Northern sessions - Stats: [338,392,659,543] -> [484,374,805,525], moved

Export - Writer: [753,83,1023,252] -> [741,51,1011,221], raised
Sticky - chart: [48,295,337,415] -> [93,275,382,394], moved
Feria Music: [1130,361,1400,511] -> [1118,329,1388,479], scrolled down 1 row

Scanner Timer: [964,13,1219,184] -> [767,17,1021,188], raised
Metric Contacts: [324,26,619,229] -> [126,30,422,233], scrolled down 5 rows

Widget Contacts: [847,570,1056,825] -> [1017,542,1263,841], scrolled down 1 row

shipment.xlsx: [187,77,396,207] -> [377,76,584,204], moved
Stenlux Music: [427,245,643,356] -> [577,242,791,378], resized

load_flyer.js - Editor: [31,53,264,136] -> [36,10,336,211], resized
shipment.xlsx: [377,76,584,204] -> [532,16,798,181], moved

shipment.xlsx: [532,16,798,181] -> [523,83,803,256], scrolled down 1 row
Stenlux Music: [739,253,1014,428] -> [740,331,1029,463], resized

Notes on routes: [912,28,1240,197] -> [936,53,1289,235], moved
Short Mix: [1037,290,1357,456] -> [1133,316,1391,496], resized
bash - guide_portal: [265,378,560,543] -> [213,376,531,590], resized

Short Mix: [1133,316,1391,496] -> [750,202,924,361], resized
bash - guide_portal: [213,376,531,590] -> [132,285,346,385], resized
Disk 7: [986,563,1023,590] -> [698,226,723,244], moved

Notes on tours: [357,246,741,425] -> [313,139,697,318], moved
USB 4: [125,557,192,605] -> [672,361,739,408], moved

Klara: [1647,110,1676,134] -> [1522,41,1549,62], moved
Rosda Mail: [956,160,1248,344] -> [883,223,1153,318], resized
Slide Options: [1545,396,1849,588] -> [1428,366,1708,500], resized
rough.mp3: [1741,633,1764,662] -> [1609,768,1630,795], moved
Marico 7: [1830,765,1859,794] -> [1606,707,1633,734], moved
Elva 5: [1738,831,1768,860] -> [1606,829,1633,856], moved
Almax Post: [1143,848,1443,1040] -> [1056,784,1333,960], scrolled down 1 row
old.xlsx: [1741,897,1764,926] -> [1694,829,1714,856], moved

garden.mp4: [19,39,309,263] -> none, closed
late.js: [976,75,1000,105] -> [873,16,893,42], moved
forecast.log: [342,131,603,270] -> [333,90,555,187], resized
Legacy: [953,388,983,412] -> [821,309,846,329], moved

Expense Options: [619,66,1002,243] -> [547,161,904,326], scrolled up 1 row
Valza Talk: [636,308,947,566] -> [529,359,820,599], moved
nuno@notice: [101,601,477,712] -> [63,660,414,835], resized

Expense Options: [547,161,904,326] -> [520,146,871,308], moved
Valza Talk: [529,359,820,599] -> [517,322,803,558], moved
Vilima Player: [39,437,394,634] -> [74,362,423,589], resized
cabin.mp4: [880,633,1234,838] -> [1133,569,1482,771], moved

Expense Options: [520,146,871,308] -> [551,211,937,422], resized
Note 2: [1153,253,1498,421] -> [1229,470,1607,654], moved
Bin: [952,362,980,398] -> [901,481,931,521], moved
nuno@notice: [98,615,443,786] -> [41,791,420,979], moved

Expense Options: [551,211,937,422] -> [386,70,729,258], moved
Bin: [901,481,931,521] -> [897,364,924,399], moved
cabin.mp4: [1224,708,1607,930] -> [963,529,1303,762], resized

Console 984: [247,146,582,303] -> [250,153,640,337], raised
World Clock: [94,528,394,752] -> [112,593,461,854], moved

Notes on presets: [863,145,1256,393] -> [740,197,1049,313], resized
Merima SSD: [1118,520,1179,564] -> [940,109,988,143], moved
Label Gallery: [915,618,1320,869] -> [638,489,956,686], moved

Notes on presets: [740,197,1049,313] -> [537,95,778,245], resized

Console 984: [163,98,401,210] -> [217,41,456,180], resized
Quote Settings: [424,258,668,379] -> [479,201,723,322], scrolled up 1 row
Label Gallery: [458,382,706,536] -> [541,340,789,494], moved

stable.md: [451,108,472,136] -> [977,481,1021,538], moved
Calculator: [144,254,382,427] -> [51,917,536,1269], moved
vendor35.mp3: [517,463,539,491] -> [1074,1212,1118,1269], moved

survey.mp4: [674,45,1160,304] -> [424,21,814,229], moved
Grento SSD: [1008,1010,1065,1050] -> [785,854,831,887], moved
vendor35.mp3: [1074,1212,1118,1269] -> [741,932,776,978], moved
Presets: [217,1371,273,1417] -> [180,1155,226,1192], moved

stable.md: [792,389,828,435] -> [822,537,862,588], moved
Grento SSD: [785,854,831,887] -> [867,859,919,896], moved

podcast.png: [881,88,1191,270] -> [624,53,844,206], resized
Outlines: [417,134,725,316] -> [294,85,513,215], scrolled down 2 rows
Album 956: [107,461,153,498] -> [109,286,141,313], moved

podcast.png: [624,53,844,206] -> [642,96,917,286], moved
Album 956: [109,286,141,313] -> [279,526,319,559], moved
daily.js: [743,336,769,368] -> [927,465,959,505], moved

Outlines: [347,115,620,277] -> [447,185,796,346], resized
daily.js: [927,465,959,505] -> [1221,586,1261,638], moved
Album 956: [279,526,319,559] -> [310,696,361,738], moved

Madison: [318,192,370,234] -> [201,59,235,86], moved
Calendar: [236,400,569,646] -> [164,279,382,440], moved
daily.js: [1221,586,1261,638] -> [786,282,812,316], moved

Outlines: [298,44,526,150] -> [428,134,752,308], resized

» **Activity**: Repeat the material exactly. Every line should match.

» **Completed exercise**:
Northern sessions - Stats: [338,392,659,543] -> [484,374,805,525], moved

Export - Writer: [753,83,1023,252] -> [741,51,1011,221], raised
Sticky - chart: [48,295,337,415] -> [93,275,382,394], moved
Feria Music: [1130,361,1400,511] -> [1118,329,1388,479], scrolled down 1 row

Scanner Timer: [964,13,1219,184] -> [767,17,1021,188], raised
Metric Contacts: [324,26,619,229] -> [126,30,422,233], scrolled down 5 rows

Widget Contacts: [847,570,1056,825] -> [1017,542,1263,841], scrolled down 1 row

shipment.xlsx: [187,77,396,207] -> [377,76,584,204], moved
Stenlux Music: [427,245,643,356] -> [577,242,791,378], resized

load_flyer.js - Editor: [31,53,264,136] -> [36,10,336,211], resized
shipment.xlsx: [377,76,584,204] -> [532,16,798,181], moved

shipment.xlsx: [532,16,798,181] -> [523,83,803,256], scrolled down 1 row
Stenlux Music: [739,253,1014,428] -> [740,331,1029,463], resized

Notes on routes: [912,28,1240,197] -> [936,53,1289,235], moved
Short Mix: [1037,290,1357,456] -> [1133,316,1391,496], resized
bash - guide_portal: [265,378,560,543] -> [213,376,531,590], resized

Short Mix: [1133,316,1391,496] -> [750,202,924,361], resized
bash - guide_portal: [213,376,531,590] -> [132,285,346,385], resized
Disk 7: [986,563,1023,590] -> [698,226,723,244], moved

Notes on tours: [357,246,741,425] -> [313,139,697,318], moved
USB 4: [125,557,192,605] -> [672,361,739,408], moved

Klara: [1647,110,1676,134] -> [1522,41,1549,62], moved
Rosda Mail: [956,160,1248,344] -> [883,223,1153,318], resized
Slide Options: [1545,396,1849,588] -> [1428,366,1708,500], resized
rough.mp3: [1741,633,1764,662] -> [1609,768,1630,795], moved
Marico 7: [1830,765,1859,794] -> [1606,707,1633,734], moved
Elva 5: [1738,831,1768,860] -> [1606,829,1633,856], moved
Almax Post: [1143,848,1443,1040] -> [1056,784,1333,960], scrolled down 1 row
old.xlsx: [1741,897,1764,926] -> [1694,829,1714,856], moved

garden.mp4: [19,39,309,263] -> none, closed
late.js: [976,75,1000,105] -> [873,16,893,42], moved
forecast.log: [342,131,603,270] -> [333,90,555,187], resized
Legacy: [953,388,983,412] -> [821,309,846,329], moved

Expense Options: [619,66,1002,243] -> [547,161,904,326], scrolled up 1 row
Valza Talk: [636,308,947,566] -> [529,359,820,599], moved
nuno@notice: [101,601,477,712] -> [63,660,414,835], resized

Expense Options: [547,161,904,326] -> [520,146,871,308], moved
Valza Talk: [529,359,820,599] -> [517,322,803,558], moved
Vilima Player: [39,437,394,634] -> [74,362,423,589], resized
cabin.mp4: [880,633,1234,838] -> [1133,569,1482,771], moved

Expense Options: [520,146,871,308] -> [551,211,937,422], resized
Note 2: [1153,253,1498,421] -> [1229,470,1607,654], moved
Bin: [952,362,980,398] -> [901,481,931,521], moved
nuno@notice: [98,615,443,786] -> [41,791,420,979], moved

Expense Options: [551,211,937,422] -> [386,70,729,258], moved
Bin: [901,481,931,521] -> [897,364,924,399], moved
cabin.mp4: [1224,708,1607,930] -> [963,529,1303,762], resized

Console 984: [247,146,582,303] -> [250,153,640,337], raised
World Clock: [94,528,394,752] -> [112,593,461,854], moved

Notes on presets: [863,145,1256,393] -> [740,197,1049,313], resized
Merima SSD: [1118,520,1179,564] -> [940,109,988,143], moved
Label Gallery: [915,618,1320,869] -> [638,489,956,686], moved

Notes on presets: [740,197,1049,313] -> [537,95,778,245], resized

Console 984: [163,98,401,210] -> [217,41,456,180], resized
Quote Settings: [424,258,668,379] -> [479,201,723,322], scrolled up 1 row
Label Gallery: [458,382,706,536] -> [541,340,789,494], moved

stable.md: [451,108,472,136] -> [977,481,1021,538], moved
Calculator: [144,254,382,427] -> [51,917,536,1269], moved
vendor35.mp3: [517,463,539,491] -> [1074,1212,1118,1269], moved

survey.mp4: [674,45,1160,304] -> [424,21,814,229], moved
Grento SSD: [1008,1010,1065,1050] -> [785,854,831,887], moved
vendor35.mp3: [1074,1212,1118,1269] -> [741,932,776,978], moved
Presets: [217,1371,273,1417] -> [180,1155,226,1192], moved

stable.md: [792,389,828,435] -> [822,537,862,588], moved
Grento SSD: [785,854,831,887] -> [867,859,919,896], moved

podcast.png: [881,88,1191,270] -> [624,53,844,206], resized
Outlines: [417,134,725,316] -> [294,85,513,215], scrolled down 2 rows
Album 956: [107,461,153,498] -> [109,286,141,313], moved

podcast.png: [624,53,844,206] -> [642,96,917,286], moved
Album 956: [109,286,141,313] -> [279,526,319,559], moved
daily.js: [743,336,769,368] -> [927,465,959,505], moved

Outlines: [347,115,620,277] -> [447,185,796,346], resized
daily.js: [927,465,959,505] -> [1221,586,1261,638], moved
Album 956: [279,526,319,559] -> [310,696,361,738], moved

Madison: [318,192,370,234] -> [201,59,235,86], moved
Calendar: [236,400,569,646] -> [164,279,382,440], moved
daily.js: [1221,586,1261,638] -> [786,282,812,316], moved

Outlines: [298,44,526,150] -> [428,134,752,308], resized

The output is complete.